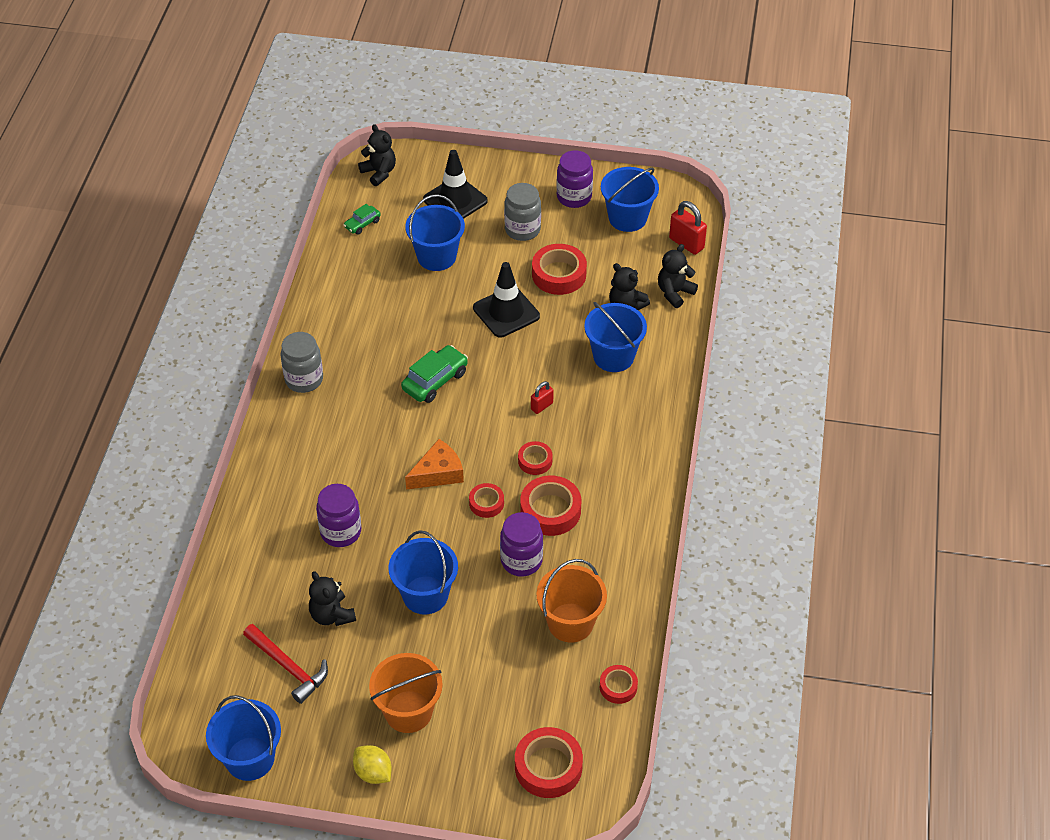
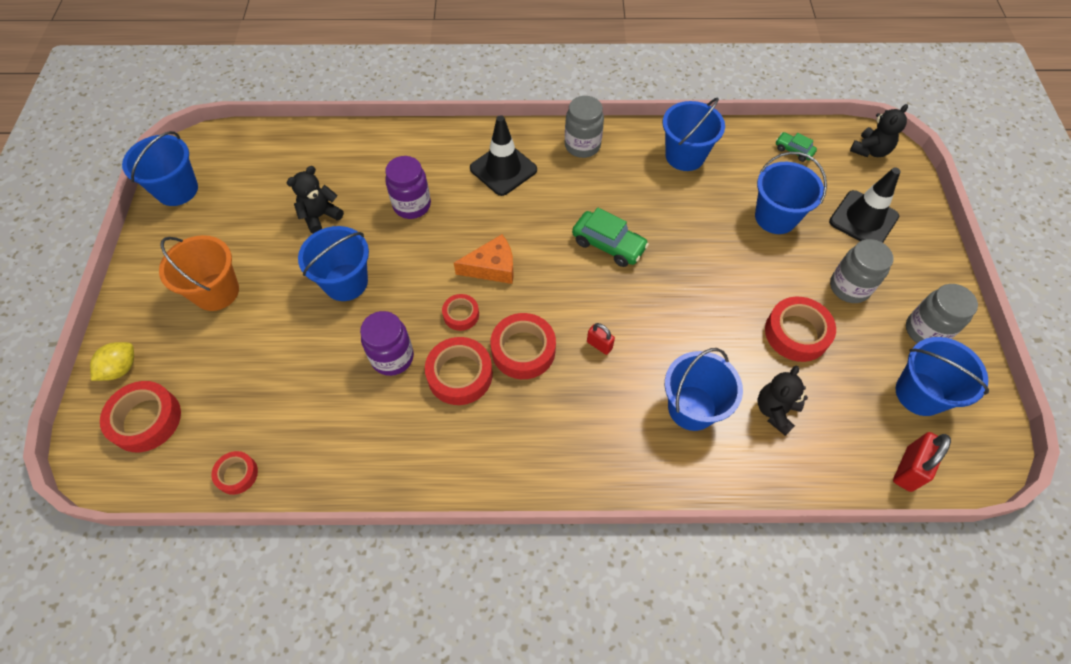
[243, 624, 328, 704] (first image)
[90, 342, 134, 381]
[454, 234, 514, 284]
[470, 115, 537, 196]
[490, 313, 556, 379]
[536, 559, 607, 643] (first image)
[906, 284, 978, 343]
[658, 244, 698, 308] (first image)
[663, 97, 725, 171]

- [WHAT YOU NEED TO DO] Return an exact copy of only the lines from the one with "[454, 234, 514, 284]" through the end of the listing above, both included.

- [SOLUTION]
[454, 234, 514, 284]
[470, 115, 537, 196]
[490, 313, 556, 379]
[536, 559, 607, 643] (first image)
[906, 284, 978, 343]
[658, 244, 698, 308] (first image)
[663, 97, 725, 171]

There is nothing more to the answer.